#### [Work instruction]
Every line from the line containing "red triangle: (212, 43) -> (282, 152), moved" through the final line below must be returned exactly, and no other line.

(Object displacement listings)
--
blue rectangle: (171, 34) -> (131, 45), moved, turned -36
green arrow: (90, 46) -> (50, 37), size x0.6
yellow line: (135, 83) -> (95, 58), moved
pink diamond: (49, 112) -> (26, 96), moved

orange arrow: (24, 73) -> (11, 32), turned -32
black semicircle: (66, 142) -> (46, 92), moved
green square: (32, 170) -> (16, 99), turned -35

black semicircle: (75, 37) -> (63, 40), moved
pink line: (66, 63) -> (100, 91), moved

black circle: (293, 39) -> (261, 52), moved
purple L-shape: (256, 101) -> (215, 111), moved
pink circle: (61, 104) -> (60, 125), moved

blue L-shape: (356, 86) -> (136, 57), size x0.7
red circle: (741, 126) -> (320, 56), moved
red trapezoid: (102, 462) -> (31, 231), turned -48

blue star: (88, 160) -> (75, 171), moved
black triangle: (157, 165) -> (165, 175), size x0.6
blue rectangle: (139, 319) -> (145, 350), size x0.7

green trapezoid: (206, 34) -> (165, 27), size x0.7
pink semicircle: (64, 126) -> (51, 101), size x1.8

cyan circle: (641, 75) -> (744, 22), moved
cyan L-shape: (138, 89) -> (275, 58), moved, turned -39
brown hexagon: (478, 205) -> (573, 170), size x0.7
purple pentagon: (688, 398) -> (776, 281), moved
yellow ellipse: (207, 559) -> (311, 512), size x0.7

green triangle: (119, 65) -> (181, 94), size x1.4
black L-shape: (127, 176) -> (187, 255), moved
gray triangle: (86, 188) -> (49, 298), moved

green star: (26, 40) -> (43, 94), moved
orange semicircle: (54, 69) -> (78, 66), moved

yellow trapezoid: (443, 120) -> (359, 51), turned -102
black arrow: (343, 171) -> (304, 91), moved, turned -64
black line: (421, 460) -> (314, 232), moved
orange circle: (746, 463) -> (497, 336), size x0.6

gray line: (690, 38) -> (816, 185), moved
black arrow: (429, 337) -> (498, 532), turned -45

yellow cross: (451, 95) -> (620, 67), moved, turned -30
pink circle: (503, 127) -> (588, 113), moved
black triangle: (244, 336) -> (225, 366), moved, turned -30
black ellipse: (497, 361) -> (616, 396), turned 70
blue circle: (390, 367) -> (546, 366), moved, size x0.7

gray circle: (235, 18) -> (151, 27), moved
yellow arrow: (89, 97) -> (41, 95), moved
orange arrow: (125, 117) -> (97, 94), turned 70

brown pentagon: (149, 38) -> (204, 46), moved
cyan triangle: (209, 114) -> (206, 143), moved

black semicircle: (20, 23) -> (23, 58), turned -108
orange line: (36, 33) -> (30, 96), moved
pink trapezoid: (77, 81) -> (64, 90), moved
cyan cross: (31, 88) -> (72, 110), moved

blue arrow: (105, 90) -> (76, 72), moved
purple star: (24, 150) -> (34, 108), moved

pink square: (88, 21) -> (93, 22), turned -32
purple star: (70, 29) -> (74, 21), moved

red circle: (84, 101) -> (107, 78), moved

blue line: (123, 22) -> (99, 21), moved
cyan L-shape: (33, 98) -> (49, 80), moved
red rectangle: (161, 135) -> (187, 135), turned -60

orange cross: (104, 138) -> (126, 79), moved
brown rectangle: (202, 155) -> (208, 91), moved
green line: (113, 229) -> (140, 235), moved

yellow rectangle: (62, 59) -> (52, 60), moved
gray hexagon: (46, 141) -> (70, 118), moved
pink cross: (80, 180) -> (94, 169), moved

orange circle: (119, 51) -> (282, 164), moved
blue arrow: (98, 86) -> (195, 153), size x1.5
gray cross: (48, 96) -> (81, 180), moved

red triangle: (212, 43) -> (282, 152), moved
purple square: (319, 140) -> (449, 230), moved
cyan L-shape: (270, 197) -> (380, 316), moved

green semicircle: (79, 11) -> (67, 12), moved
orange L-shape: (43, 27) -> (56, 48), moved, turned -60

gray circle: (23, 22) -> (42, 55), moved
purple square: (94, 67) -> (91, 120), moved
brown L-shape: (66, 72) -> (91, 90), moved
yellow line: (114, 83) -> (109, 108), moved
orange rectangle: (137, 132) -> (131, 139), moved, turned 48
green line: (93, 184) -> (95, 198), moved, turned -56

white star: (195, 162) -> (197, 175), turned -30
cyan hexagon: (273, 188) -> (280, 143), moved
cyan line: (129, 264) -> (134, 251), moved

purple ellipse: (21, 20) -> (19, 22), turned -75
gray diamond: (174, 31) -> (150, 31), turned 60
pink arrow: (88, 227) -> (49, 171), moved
--
#### [Solution for this exercise]
red triangle: (212, 43) -> (282, 152), moved
purple square: (319, 140) -> (449, 230), moved
cyan L-shape: (270, 197) -> (380, 316), moved

green semicircle: (79, 11) -> (67, 12), moved
orange L-shape: (43, 27) -> (56, 48), moved, turned -60

gray circle: (23, 22) -> (42, 55), moved
purple square: (94, 67) -> (91, 120), moved
brown L-shape: (66, 72) -> (91, 90), moved
yellow line: (114, 83) -> (109, 108), moved
orange rectangle: (137, 132) -> (131, 139), moved, turned 48
green line: (93, 184) -> (95, 198), moved, turned -56

white star: (195, 162) -> (197, 175), turned -30
cyan hexagon: (273, 188) -> (280, 143), moved
cyan line: (129, 264) -> (134, 251), moved

purple ellipse: (21, 20) -> (19, 22), turned -75
gray diamond: (174, 31) -> (150, 31), turned 60
pink arrow: (88, 227) -> (49, 171), moved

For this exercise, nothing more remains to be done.